Object boundary polygons
=-=-=

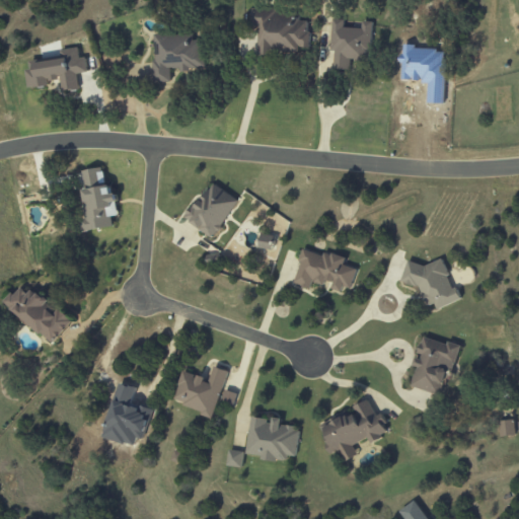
[(257,54),(300,55),(300,49),(308,49),(309,21),(299,21),(299,12),(251,10),(250,27),(258,27),(257,54)]
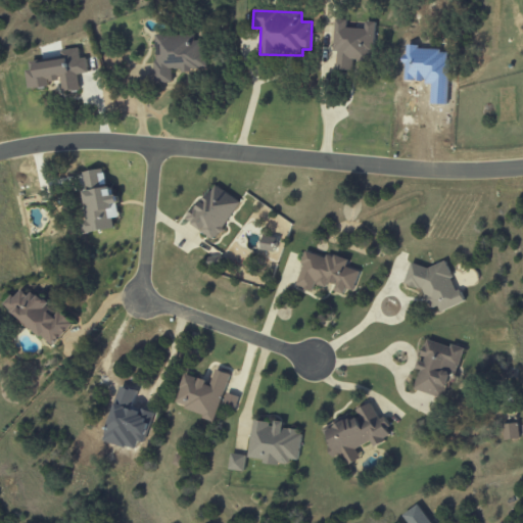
[(375,22),(365,21),(365,29),(346,29),(346,20),(334,19),(333,52),(337,52),(336,70),(351,70),(352,59),(374,60),(375,22)]
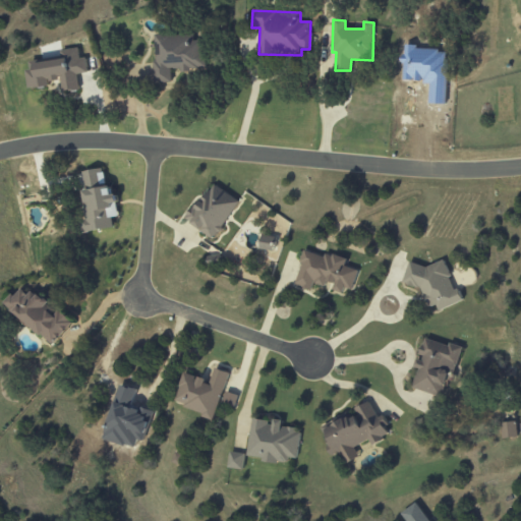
[(155,82),(172,81),(172,69),(183,69),(206,68),(205,41),(193,41),(193,35),(155,35),(155,82)]
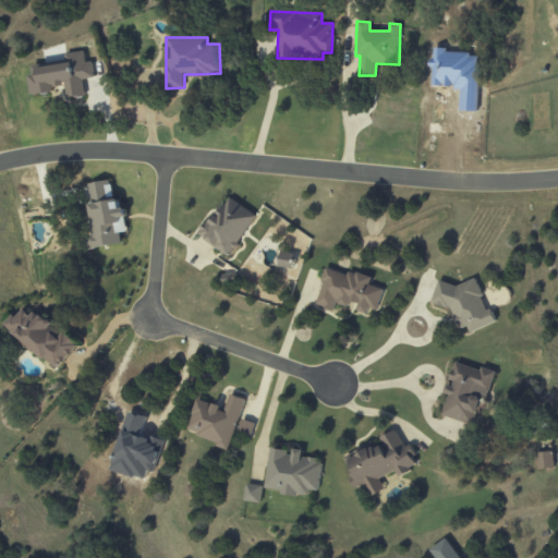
[(28,65),(33,95),(53,92),(52,87),(65,86),(68,99),(85,97),(83,80),(95,77),(92,62),(86,63),(84,51),(64,55),(65,61),(28,65)]
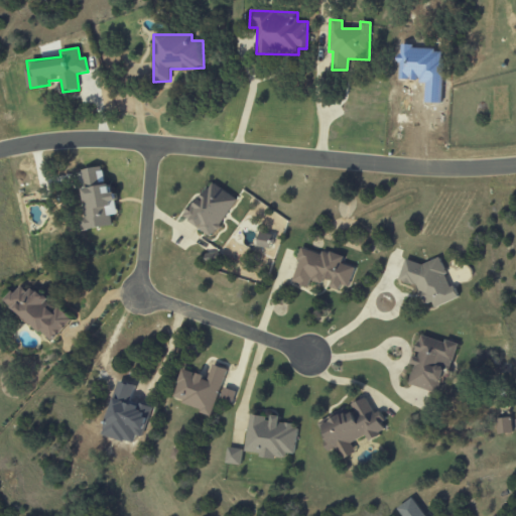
[(83,231),(112,226),(111,216),(117,215),(113,183),(105,184),(102,166),(82,170),(86,200),(83,201),(86,216),(81,217),(83,231)]
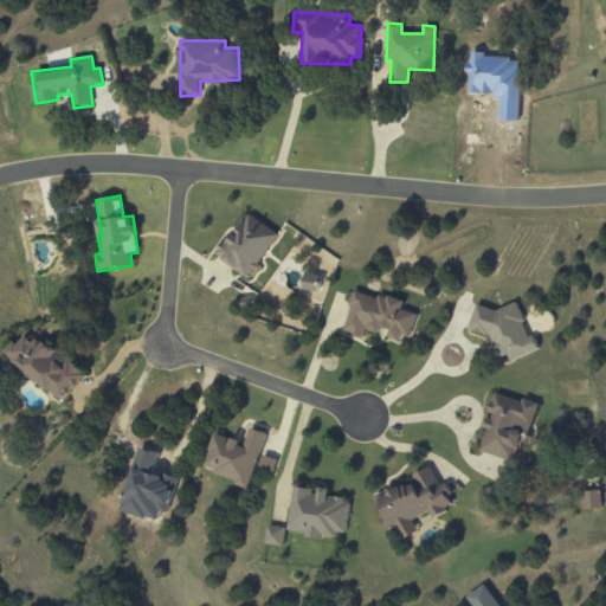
[(279,237),(250,213),(218,256),(247,278),(279,237)]
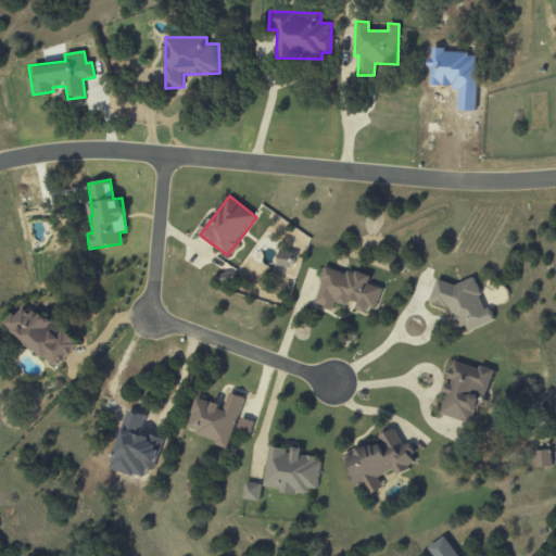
[(291,266),(292,252),(279,252),(278,266),(291,266)]
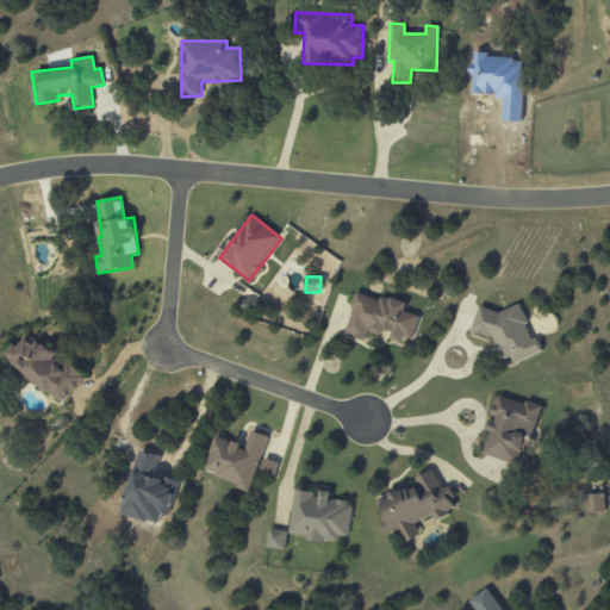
[(346,334),(365,340),(367,331),(381,336),(383,329),(392,331),(391,337),(411,343),(419,316),(405,312),(408,304),(381,296),(380,300),(358,293),(346,334)]
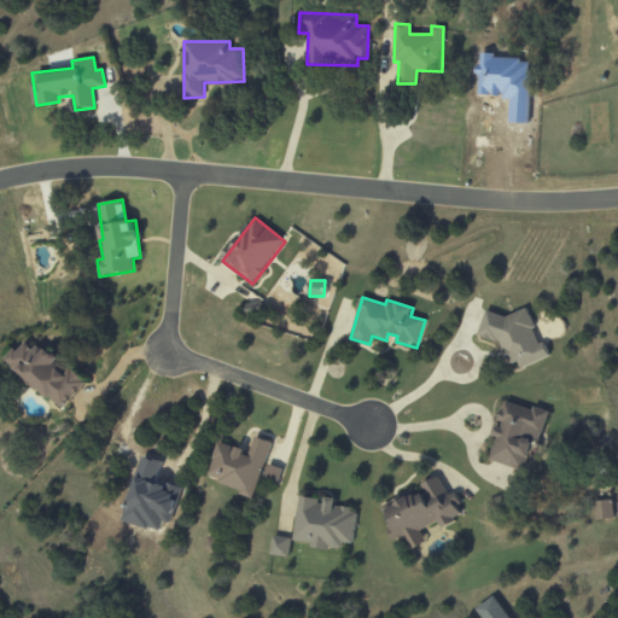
[(482,322),(488,339),(497,336),(511,371),(546,357),(526,305),(482,322)]
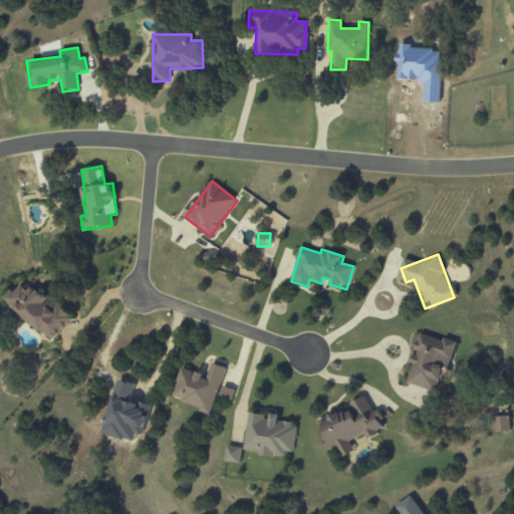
[(73,317),(60,306),(58,308),(33,286),(29,291),(20,283),(5,300),(53,341),(73,317)]
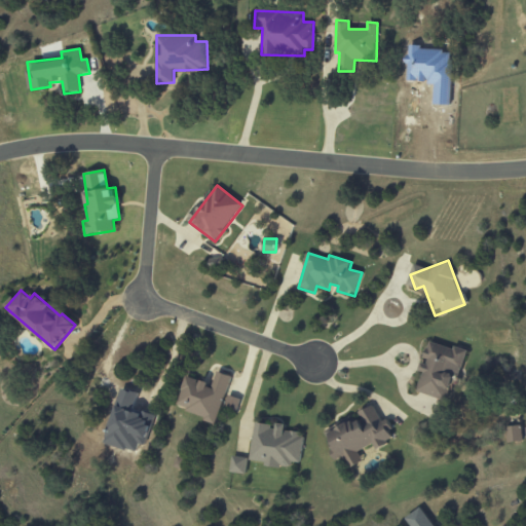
[(467,350),(454,346),(453,349),(428,342),(423,360),(422,360),(419,371),(422,372),(416,391),(446,401),(451,383),(457,385),(467,350)]
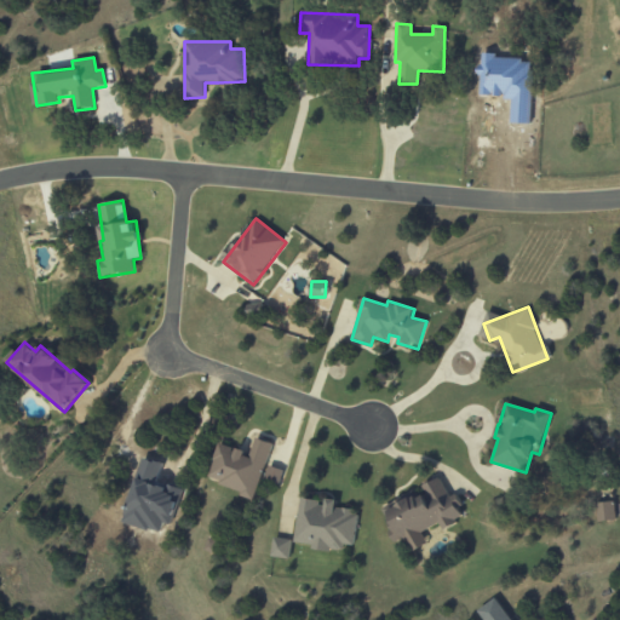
[(219,445),(207,481),(256,497),(273,443),(256,438),(251,454),(219,445)]
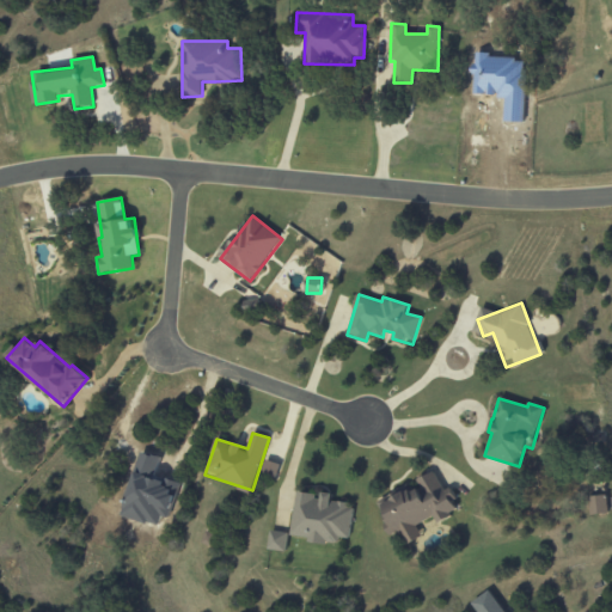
[(275,481),(280,465),(267,459),(261,475),(275,481)]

=-=-=

The records above are to be repeated exactly, with the pictures left out.

[(257,54),(300,55),(300,49),(308,49),(309,21),(299,21),(299,12),(251,10),(250,27),(258,27),(257,54)]
[(375,22),(365,21),(365,29),(346,29),(346,20),(334,19),(333,52),(337,52),(336,70),(351,70),(352,59),(374,60),(375,22)]
[(155,82),(172,81),(172,69),(183,69),(206,68),(205,41),(193,41),(193,35),(155,35),(155,82)]
[(28,65),(33,95),(53,92),(52,87),(65,86),(68,99),(85,97),(83,80),(95,77),(92,62),(86,63),(84,51),(64,55),(65,61),(28,65)]
[(83,231),(112,226),(111,216),(117,215),(113,183),(105,184),(102,166),(82,170),(86,200),(83,201),(86,216),(81,217),(83,231)]
[(279,237),(250,213),(218,256),(247,278),(279,237)]
[(291,266),(292,252),(279,252),(278,266),(291,266)]
[(346,334),(365,340),(367,331),(381,336),(383,329),(392,331),(391,337),(411,343),(419,316),(405,312),(408,304),(381,296),(380,300),(358,293),(346,334)]
[(482,322),(488,339),(497,336),(511,371),(546,357),(526,305),(482,322)]
[(73,317),(60,306),(58,308),(33,286),(29,291),(20,283),(5,300),(53,341),(73,317)]
[(467,350),(454,346),(453,349),(428,342),(423,360),(422,360),(419,371),(422,372),(416,391),(446,401),(451,383),(457,385),(467,350)]
[(219,445),(207,481),(256,497),(273,443),(256,438),(251,454),(219,445)]
[(275,481),(280,465),(267,459),(261,475),(275,481)]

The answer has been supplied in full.